- Problem details:
Read the material below and tally how many lines hold the word "building", giving the number and nothing else.
BEGIN Source material
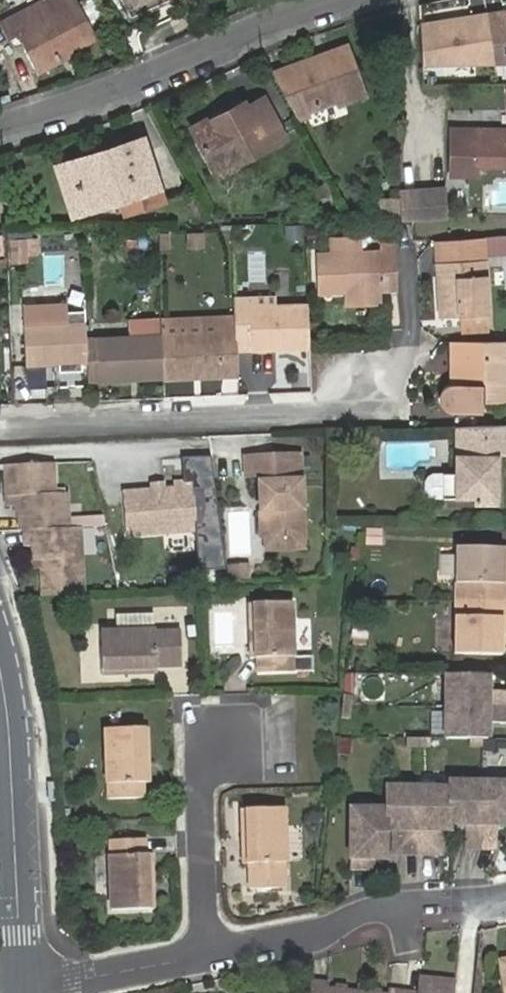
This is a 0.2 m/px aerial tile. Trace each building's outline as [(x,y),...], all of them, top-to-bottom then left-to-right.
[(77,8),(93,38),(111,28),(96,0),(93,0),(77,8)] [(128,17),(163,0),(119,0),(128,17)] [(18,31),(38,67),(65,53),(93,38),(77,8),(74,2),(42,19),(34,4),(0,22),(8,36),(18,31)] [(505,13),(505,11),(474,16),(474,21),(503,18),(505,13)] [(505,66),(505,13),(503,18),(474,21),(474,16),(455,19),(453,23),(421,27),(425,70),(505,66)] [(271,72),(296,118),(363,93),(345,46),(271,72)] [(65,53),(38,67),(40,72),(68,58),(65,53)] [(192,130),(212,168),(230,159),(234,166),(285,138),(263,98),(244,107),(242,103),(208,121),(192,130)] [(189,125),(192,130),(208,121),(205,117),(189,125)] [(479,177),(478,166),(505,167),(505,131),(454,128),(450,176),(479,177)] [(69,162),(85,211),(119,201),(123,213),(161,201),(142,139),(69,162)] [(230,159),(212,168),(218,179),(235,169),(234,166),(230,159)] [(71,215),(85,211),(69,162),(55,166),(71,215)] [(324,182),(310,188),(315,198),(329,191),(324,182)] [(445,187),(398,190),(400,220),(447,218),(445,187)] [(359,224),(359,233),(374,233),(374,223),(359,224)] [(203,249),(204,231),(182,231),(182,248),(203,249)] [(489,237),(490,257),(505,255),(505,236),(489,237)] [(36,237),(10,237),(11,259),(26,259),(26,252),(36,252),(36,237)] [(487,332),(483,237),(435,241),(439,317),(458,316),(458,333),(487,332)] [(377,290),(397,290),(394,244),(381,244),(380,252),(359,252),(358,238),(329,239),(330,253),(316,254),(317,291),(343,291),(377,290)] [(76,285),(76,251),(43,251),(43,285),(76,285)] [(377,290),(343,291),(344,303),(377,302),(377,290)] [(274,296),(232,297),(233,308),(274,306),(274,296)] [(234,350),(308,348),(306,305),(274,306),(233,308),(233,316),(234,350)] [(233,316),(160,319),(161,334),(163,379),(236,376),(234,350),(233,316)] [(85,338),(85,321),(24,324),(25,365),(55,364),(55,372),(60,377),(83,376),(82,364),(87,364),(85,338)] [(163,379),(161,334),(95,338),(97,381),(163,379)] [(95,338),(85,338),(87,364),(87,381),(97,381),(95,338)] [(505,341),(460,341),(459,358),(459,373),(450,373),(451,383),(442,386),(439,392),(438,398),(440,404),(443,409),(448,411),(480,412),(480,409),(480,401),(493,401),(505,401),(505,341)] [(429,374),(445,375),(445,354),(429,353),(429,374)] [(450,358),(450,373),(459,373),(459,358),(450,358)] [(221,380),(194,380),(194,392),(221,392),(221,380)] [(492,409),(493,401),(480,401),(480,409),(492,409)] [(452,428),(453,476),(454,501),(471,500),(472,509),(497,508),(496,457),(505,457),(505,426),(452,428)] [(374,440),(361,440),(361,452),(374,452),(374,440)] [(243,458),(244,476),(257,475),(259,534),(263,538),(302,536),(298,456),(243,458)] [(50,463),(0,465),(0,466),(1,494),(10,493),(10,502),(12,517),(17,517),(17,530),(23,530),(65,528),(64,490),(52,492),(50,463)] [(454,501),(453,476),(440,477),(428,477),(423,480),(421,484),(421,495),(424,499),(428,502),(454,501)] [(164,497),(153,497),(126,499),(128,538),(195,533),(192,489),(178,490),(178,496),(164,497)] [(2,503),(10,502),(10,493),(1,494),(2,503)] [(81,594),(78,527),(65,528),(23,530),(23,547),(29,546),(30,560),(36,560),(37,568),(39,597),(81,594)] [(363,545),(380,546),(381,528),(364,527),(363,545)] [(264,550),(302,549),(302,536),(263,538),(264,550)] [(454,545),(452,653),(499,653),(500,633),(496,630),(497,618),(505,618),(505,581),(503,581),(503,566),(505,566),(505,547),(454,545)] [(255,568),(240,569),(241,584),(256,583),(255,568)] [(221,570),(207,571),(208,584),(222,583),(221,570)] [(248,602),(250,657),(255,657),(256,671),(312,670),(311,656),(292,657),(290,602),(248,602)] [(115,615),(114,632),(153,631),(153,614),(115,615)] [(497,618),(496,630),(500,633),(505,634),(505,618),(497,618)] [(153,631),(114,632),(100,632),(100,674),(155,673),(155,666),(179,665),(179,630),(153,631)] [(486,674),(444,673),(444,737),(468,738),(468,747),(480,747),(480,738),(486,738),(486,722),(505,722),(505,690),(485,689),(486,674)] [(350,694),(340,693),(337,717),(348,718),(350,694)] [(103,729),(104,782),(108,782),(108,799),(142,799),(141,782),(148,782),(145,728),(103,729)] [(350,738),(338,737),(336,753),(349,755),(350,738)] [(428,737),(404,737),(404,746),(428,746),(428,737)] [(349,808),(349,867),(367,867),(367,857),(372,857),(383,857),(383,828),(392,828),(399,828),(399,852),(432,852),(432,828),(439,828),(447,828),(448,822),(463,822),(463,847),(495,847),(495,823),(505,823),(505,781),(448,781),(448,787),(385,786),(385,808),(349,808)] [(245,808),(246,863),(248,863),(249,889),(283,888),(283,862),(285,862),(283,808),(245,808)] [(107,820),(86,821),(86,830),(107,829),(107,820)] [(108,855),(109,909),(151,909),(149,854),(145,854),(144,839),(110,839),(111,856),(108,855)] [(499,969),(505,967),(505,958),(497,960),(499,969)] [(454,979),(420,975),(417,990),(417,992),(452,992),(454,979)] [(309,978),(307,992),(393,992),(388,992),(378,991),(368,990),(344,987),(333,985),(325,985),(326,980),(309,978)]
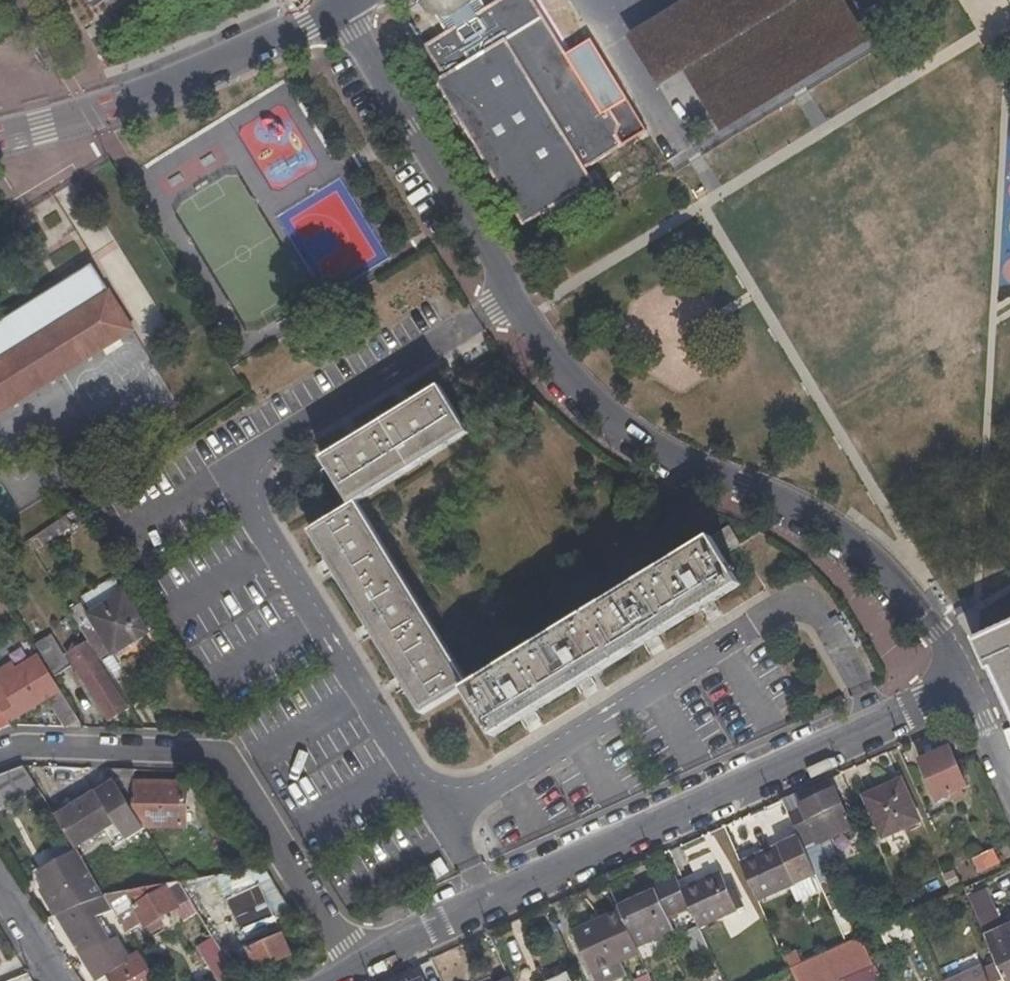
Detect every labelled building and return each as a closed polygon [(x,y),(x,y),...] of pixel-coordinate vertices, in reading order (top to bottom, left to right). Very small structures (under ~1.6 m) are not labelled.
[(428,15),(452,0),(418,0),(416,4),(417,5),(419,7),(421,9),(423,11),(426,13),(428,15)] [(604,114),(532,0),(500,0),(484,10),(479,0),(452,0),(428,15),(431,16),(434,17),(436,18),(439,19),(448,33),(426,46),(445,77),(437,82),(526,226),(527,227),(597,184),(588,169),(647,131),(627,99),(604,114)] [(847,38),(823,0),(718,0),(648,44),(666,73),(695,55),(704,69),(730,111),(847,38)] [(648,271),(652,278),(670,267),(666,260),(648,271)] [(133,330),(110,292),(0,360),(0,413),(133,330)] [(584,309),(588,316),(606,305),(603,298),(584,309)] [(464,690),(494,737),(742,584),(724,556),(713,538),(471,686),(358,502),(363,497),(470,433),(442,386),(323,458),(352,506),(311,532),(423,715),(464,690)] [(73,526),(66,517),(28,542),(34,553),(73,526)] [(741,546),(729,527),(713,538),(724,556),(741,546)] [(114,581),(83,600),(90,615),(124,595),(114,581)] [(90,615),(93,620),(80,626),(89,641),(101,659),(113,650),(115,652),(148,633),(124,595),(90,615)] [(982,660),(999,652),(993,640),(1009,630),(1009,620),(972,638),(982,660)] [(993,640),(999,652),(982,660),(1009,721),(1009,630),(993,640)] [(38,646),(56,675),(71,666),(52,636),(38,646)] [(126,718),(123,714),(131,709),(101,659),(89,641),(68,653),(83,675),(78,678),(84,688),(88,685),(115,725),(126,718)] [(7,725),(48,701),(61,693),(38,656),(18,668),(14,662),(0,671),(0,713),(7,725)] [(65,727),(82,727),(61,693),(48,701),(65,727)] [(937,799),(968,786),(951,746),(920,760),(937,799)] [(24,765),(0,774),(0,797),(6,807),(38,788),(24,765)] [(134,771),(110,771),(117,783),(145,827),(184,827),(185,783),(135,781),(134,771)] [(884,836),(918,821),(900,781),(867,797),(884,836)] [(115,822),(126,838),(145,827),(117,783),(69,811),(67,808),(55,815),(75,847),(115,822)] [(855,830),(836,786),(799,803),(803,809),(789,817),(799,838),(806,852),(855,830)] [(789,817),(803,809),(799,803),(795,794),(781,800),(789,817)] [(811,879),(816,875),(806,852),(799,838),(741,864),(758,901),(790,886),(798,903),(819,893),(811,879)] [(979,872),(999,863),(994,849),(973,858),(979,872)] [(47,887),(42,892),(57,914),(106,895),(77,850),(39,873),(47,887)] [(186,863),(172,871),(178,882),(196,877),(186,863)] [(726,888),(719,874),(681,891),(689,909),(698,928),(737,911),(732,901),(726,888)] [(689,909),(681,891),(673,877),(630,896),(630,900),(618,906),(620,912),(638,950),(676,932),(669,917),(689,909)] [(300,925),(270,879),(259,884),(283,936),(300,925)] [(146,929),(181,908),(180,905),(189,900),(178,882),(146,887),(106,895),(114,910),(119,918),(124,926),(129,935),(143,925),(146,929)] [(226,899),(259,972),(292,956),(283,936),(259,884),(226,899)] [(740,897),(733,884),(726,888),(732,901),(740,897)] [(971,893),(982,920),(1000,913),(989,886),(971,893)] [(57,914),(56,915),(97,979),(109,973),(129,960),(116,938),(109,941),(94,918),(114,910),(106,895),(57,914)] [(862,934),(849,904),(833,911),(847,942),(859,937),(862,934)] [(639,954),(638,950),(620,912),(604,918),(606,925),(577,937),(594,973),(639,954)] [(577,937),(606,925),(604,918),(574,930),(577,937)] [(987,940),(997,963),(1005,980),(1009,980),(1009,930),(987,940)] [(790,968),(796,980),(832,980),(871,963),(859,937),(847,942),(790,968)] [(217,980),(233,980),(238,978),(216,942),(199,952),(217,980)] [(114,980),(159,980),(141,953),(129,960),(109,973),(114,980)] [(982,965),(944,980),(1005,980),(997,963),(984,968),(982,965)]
END Source material
BEGIN Source material
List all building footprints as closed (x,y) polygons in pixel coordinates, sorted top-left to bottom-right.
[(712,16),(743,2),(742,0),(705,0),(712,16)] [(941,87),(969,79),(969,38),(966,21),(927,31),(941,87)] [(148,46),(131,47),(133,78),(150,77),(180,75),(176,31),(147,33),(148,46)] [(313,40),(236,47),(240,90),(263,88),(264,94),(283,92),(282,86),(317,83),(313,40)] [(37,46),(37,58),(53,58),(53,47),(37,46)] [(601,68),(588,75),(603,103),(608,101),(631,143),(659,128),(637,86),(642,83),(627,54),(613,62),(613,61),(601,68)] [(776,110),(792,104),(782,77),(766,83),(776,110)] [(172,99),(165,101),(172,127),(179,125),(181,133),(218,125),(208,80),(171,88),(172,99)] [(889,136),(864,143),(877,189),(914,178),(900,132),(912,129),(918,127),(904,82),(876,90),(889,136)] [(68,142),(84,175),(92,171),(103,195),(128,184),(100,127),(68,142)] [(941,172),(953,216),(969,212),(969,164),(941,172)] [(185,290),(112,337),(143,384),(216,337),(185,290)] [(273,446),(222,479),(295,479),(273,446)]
END Source material
- Response to the task:
3